ASSIGNMENT. Print nothing except the line holding "yellow square: (293, 204)" and the lines that come after it in the material below, and leave the pictures out.

THE DATA.
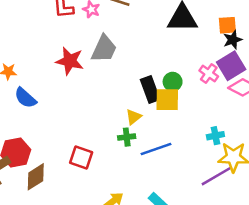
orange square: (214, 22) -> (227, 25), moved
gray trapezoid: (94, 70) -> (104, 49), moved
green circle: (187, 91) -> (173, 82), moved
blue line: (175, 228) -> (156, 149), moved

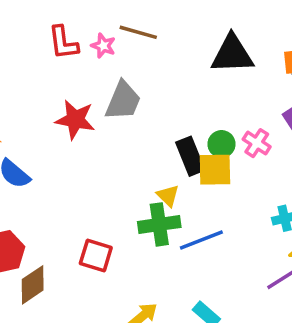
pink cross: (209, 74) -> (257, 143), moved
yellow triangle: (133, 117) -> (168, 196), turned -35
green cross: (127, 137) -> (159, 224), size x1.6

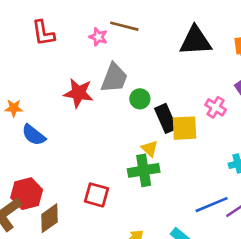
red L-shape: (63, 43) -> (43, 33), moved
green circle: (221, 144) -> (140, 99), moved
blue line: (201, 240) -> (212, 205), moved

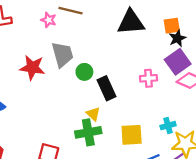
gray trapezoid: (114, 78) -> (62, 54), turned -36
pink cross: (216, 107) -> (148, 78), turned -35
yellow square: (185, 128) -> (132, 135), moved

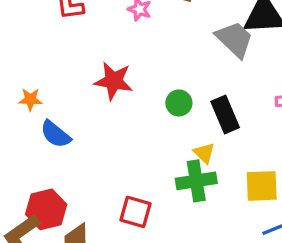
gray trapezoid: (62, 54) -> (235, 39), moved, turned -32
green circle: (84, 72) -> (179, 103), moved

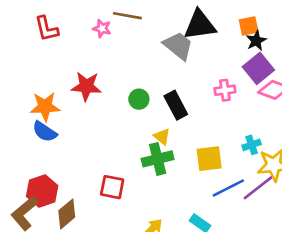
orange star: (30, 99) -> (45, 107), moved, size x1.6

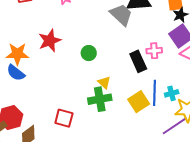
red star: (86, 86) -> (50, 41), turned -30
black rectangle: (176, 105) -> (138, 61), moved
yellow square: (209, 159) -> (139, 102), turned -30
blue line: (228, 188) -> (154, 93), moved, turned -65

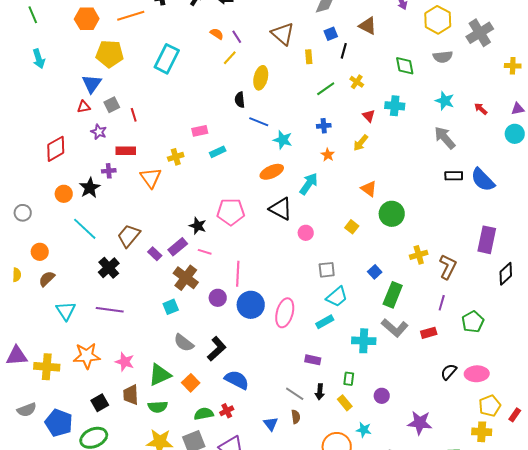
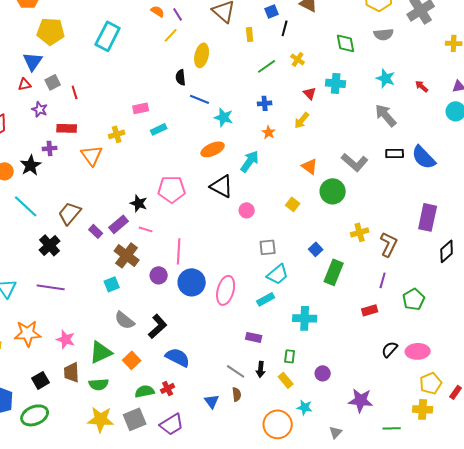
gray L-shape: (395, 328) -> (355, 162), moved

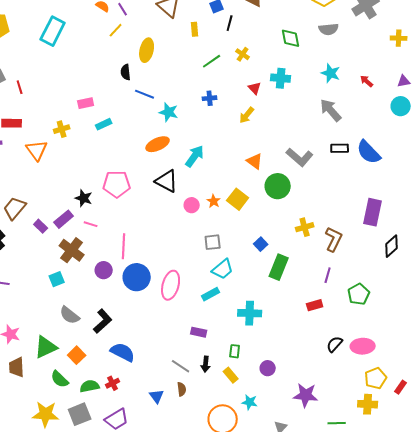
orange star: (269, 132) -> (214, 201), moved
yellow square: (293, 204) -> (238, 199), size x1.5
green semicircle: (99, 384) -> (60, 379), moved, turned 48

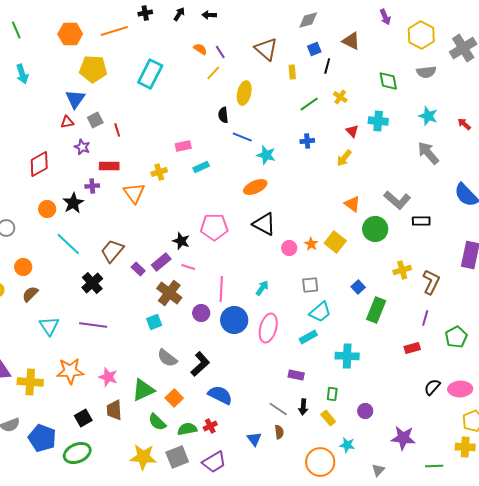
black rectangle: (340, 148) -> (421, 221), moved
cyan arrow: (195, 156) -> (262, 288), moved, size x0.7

SOLUTION BELOW.
yellow square: (293, 204) -> (238, 199), size x1.5
green semicircle: (99, 384) -> (60, 379), moved, turned 48

black rectangle: (340, 148) -> (421, 221), moved
cyan arrow: (195, 156) -> (262, 288), moved, size x0.7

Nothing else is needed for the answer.